Before-and-after change data:
§ §

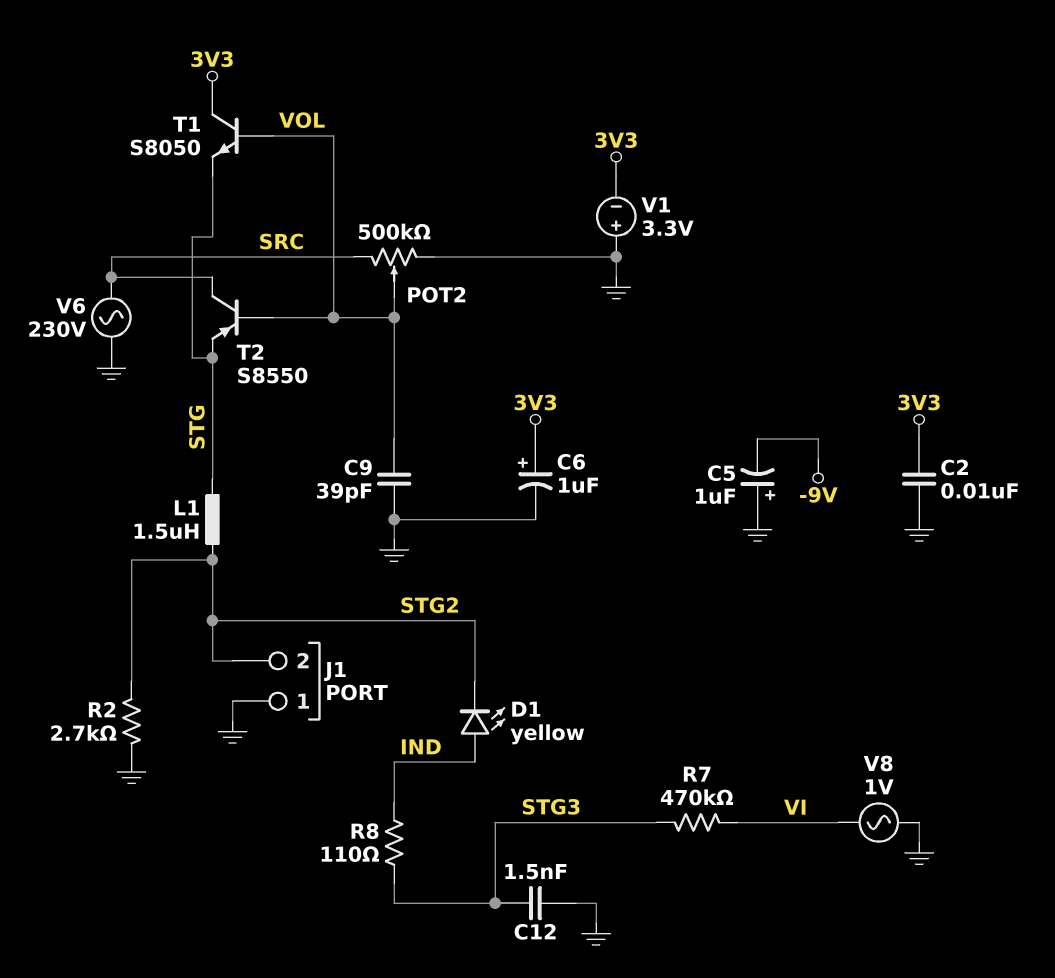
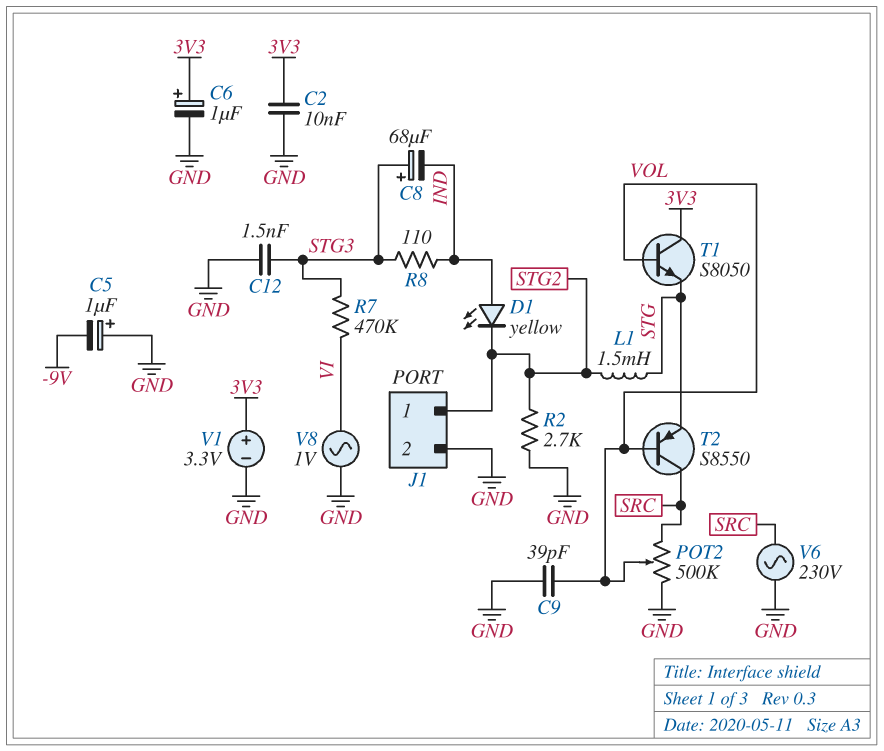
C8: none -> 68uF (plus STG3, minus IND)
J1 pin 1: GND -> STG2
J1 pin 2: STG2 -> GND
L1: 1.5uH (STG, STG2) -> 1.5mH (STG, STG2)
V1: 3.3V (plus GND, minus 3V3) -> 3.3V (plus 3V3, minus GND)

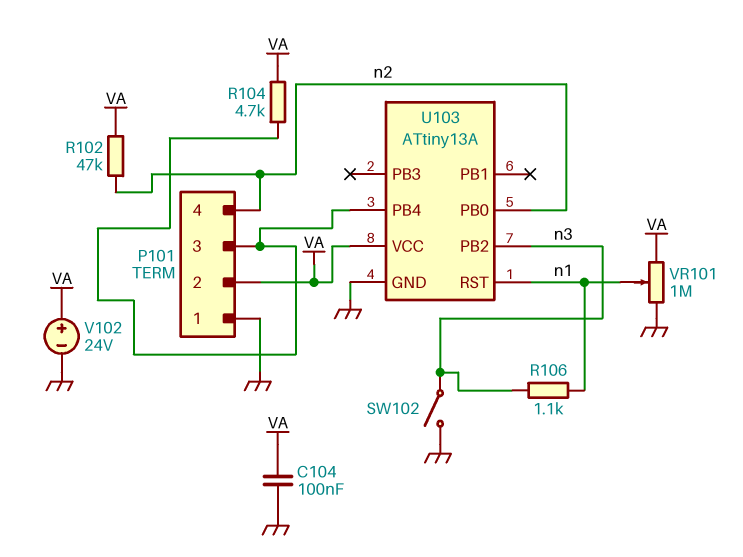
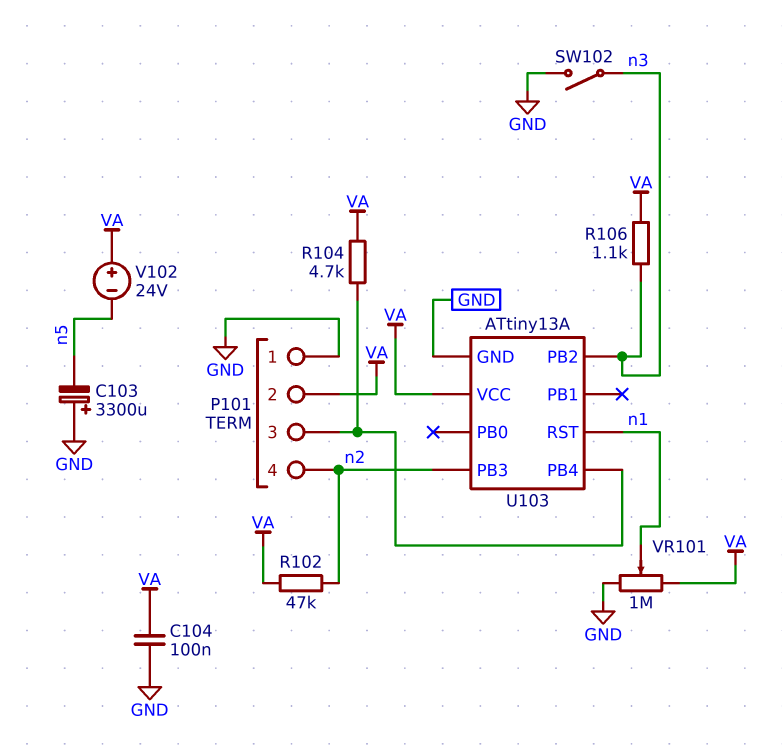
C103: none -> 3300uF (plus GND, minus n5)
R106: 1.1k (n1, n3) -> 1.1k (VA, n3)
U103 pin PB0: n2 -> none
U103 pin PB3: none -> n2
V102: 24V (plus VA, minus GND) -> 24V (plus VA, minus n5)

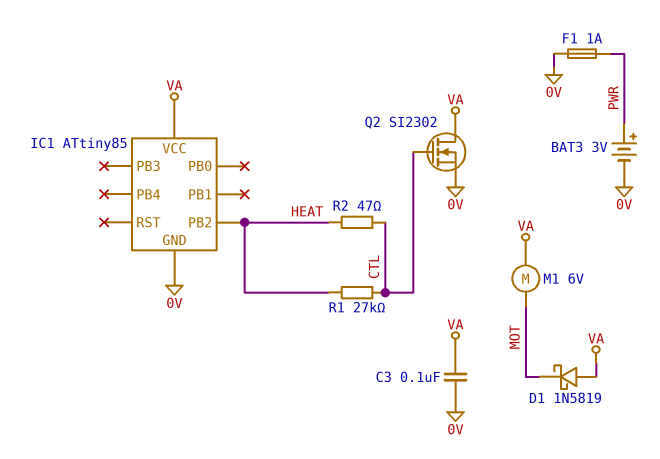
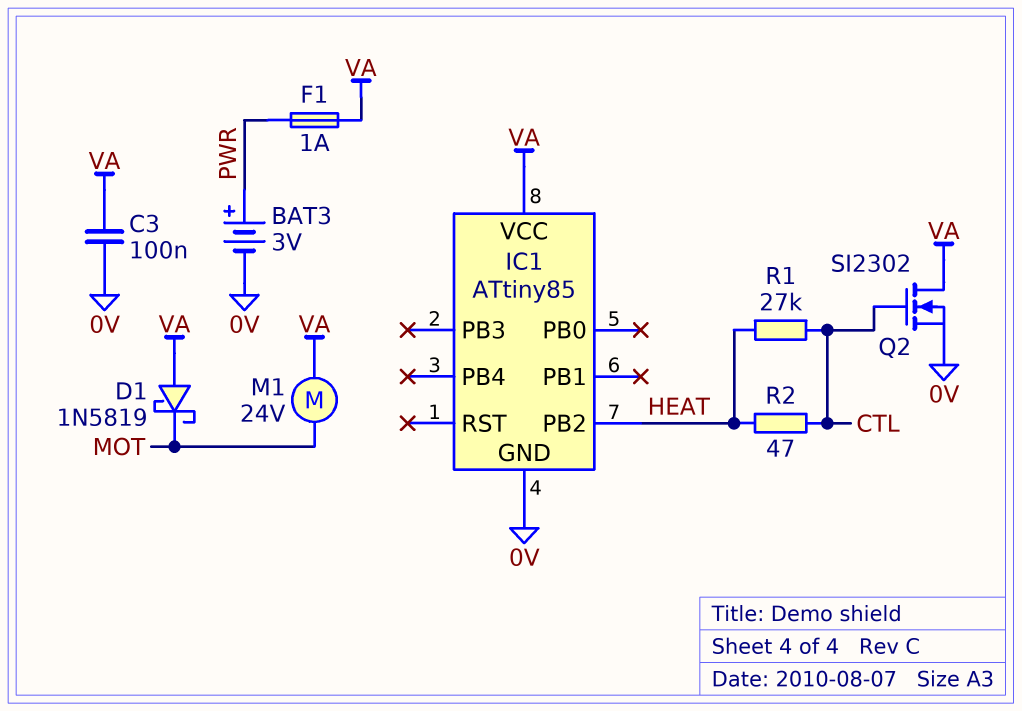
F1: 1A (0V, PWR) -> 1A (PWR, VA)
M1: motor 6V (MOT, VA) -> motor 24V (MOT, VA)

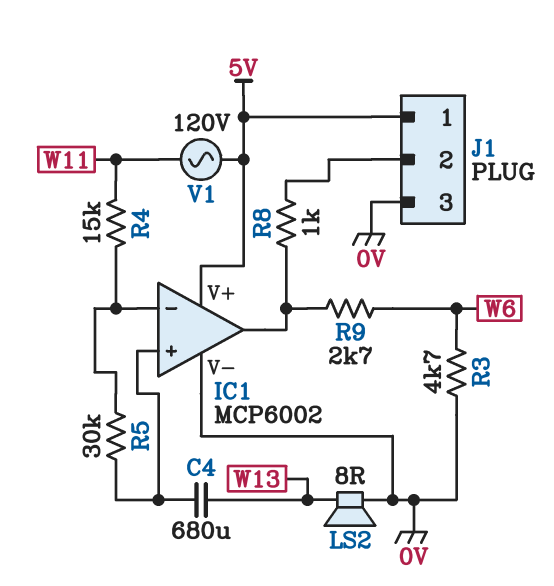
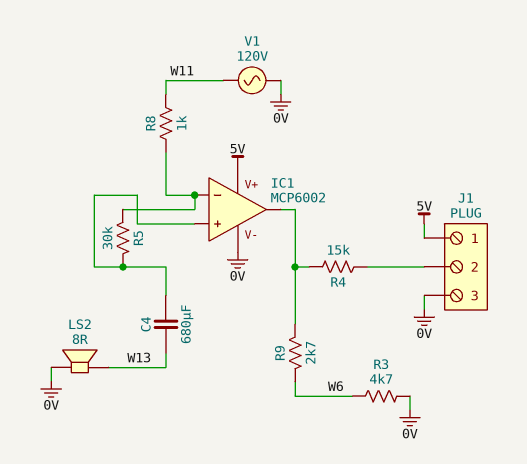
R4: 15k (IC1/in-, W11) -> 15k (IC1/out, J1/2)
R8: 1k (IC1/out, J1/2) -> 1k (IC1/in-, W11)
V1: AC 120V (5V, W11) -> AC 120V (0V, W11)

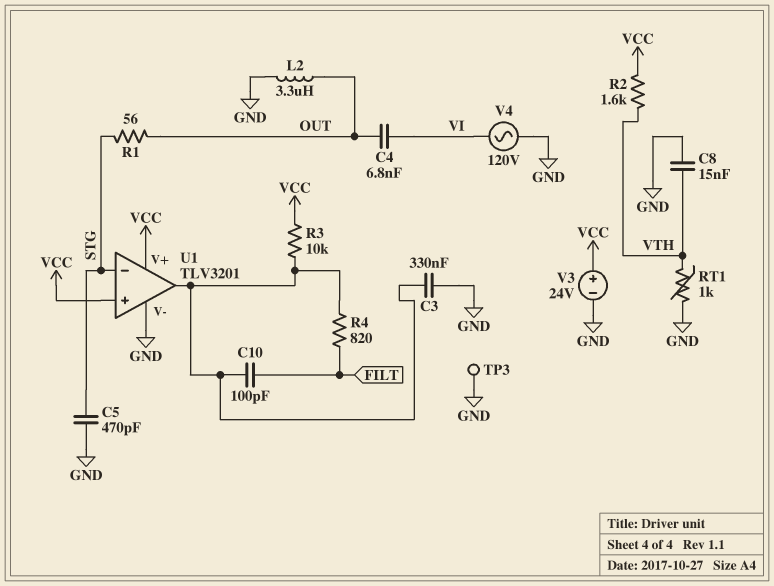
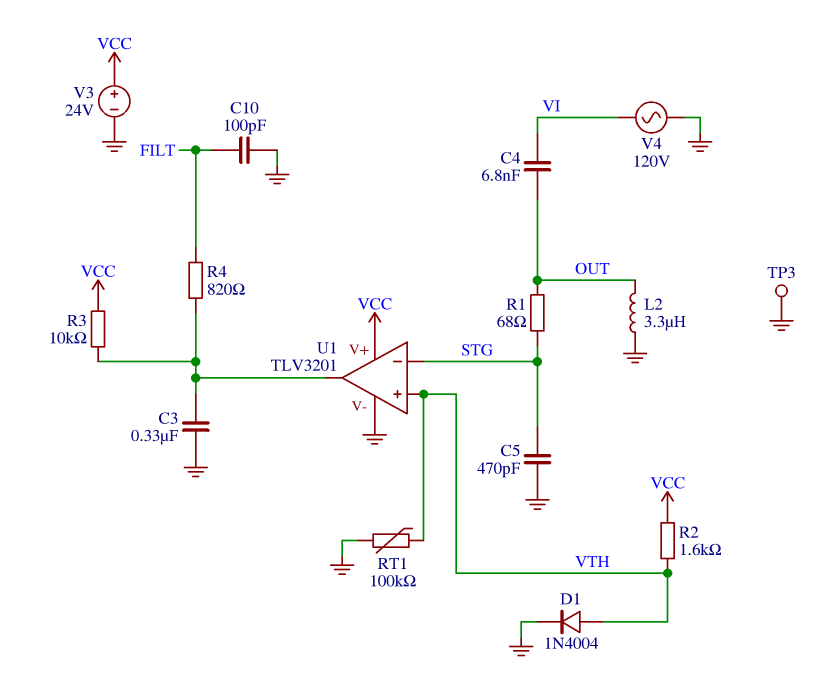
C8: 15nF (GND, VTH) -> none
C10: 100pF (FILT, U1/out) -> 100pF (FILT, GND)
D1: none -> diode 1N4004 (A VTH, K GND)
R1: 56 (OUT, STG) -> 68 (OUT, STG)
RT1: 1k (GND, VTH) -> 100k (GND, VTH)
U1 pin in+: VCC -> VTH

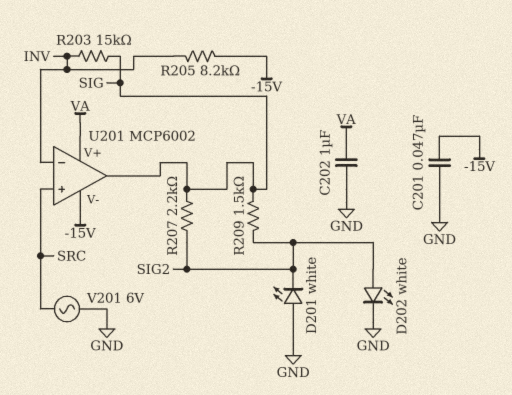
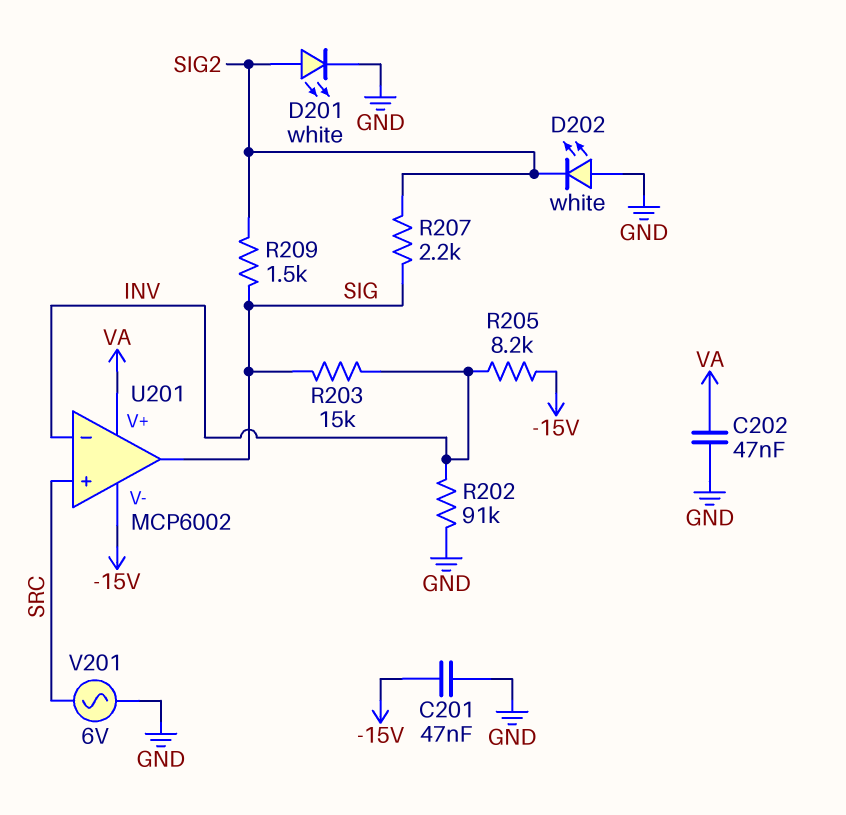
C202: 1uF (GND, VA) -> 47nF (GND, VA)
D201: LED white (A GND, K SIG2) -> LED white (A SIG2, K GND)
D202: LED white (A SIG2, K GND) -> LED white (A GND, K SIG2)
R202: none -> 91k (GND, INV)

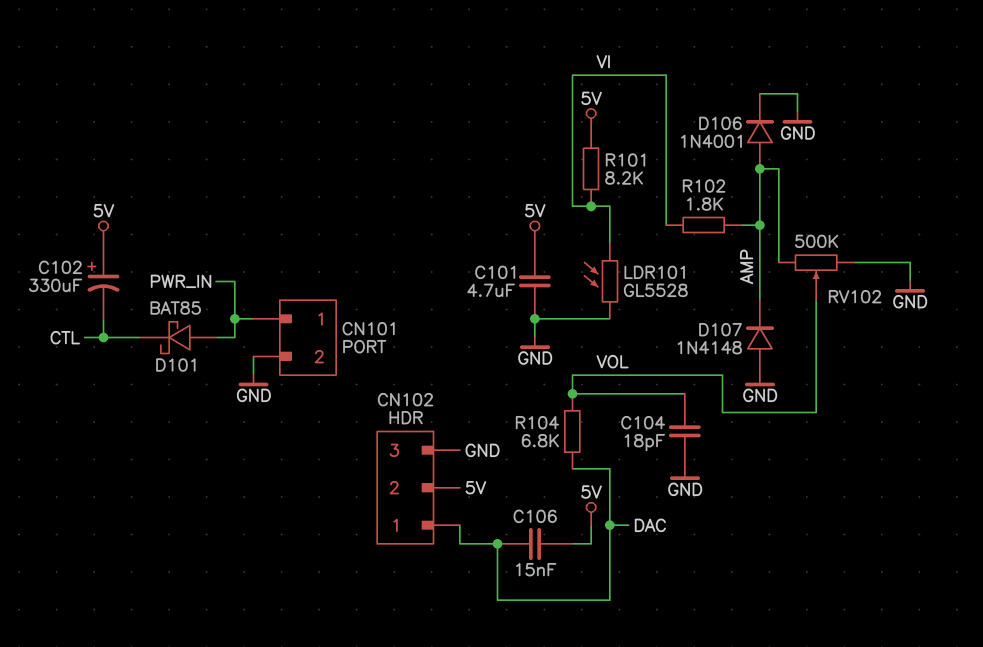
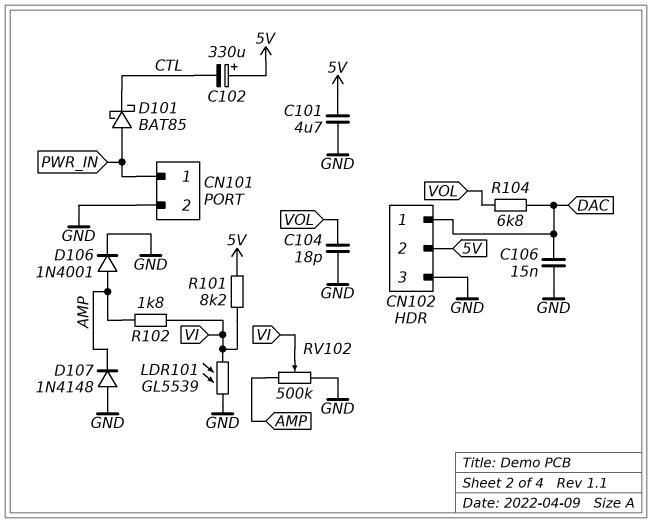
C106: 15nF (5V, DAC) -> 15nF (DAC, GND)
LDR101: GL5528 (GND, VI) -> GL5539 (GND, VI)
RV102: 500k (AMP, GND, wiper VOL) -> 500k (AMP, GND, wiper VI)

§ §

◆ **Task goal**
Repeat the records in full and exactly, leaving every picture out.

◆ **Response**
C8: none -> 68uF (plus STG3, minus IND)
J1 pin 1: GND -> STG2
J1 pin 2: STG2 -> GND
L1: 1.5uH (STG, STG2) -> 1.5mH (STG, STG2)
V1: 3.3V (plus GND, minus 3V3) -> 3.3V (plus 3V3, minus GND)

C103: none -> 3300uF (plus GND, minus n5)
R106: 1.1k (n1, n3) -> 1.1k (VA, n3)
U103 pin PB0: n2 -> none
U103 pin PB3: none -> n2
V102: 24V (plus VA, minus GND) -> 24V (plus VA, minus n5)

F1: 1A (0V, PWR) -> 1A (PWR, VA)
M1: motor 6V (MOT, VA) -> motor 24V (MOT, VA)

R4: 15k (IC1/in-, W11) -> 15k (IC1/out, J1/2)
R8: 1k (IC1/out, J1/2) -> 1k (IC1/in-, W11)
V1: AC 120V (5V, W11) -> AC 120V (0V, W11)

C8: 15nF (GND, VTH) -> none
C10: 100pF (FILT, U1/out) -> 100pF (FILT, GND)
D1: none -> diode 1N4004 (A VTH, K GND)
R1: 56 (OUT, STG) -> 68 (OUT, STG)
RT1: 1k (GND, VTH) -> 100k (GND, VTH)
U1 pin in+: VCC -> VTH

C202: 1uF (GND, VA) -> 47nF (GND, VA)
D201: LED white (A GND, K SIG2) -> LED white (A SIG2, K GND)
D202: LED white (A SIG2, K GND) -> LED white (A GND, K SIG2)
R202: none -> 91k (GND, INV)

C106: 15nF (5V, DAC) -> 15nF (DAC, GND)
LDR101: GL5528 (GND, VI) -> GL5539 (GND, VI)
RV102: 500k (AMP, GND, wiper VOL) -> 500k (AMP, GND, wiper VI)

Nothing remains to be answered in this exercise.